■ EXERCISE DIRECTIONS ■
Search the records for "coordinates" and copy each line that holds it.

══════════════════════════════

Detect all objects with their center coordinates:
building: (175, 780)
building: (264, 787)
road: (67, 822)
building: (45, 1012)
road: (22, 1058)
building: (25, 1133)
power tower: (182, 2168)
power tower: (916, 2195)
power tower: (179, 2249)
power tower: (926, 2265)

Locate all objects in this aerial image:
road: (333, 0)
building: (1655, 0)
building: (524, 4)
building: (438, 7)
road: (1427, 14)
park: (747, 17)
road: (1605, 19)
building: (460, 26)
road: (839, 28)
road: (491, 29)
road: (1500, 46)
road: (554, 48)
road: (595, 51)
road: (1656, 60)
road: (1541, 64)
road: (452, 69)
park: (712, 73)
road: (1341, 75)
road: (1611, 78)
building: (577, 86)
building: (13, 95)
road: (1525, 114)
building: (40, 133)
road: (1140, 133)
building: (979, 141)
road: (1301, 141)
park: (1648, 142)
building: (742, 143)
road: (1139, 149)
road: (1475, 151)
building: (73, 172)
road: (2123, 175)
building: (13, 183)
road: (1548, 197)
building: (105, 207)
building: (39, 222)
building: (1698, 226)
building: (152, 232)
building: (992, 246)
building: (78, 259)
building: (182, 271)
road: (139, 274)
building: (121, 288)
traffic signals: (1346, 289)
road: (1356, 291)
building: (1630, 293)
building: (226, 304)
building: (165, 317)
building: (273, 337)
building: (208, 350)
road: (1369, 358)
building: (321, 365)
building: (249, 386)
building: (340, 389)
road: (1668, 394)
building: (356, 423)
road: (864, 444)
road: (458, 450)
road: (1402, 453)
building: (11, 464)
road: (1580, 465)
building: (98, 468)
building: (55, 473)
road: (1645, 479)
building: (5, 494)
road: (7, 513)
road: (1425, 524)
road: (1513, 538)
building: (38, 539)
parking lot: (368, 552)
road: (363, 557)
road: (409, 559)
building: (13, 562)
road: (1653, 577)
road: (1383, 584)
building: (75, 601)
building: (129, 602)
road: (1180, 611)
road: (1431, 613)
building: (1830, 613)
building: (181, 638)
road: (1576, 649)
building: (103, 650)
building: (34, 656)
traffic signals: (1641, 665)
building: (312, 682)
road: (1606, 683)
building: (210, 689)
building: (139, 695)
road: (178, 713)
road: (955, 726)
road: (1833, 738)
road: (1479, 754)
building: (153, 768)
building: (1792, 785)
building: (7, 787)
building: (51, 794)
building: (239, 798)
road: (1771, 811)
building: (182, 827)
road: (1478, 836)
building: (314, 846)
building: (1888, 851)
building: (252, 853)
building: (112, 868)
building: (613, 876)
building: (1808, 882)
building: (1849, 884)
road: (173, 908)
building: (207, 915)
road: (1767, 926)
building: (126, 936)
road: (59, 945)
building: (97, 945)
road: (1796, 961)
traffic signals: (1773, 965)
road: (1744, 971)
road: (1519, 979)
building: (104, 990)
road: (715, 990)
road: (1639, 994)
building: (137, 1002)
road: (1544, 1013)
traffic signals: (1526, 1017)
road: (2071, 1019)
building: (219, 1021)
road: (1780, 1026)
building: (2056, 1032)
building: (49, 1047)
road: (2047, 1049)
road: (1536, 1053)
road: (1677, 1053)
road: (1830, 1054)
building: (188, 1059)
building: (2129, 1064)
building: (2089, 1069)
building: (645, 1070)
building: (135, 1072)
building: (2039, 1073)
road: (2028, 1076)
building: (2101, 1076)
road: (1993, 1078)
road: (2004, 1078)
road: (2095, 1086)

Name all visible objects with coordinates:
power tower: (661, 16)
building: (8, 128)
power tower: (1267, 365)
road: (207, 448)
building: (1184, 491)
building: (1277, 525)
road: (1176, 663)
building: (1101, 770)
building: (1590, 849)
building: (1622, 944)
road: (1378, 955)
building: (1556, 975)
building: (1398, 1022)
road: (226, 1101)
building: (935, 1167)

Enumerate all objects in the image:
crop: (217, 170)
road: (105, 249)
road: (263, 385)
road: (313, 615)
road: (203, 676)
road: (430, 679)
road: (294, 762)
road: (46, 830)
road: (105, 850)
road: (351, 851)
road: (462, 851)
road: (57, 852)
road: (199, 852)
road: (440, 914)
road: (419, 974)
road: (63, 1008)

══════════════════════════════

■ ANSWER TO THIS EXERCISE ■
Detect all objects with their center coordinates:
Name all visible objects with coordinates:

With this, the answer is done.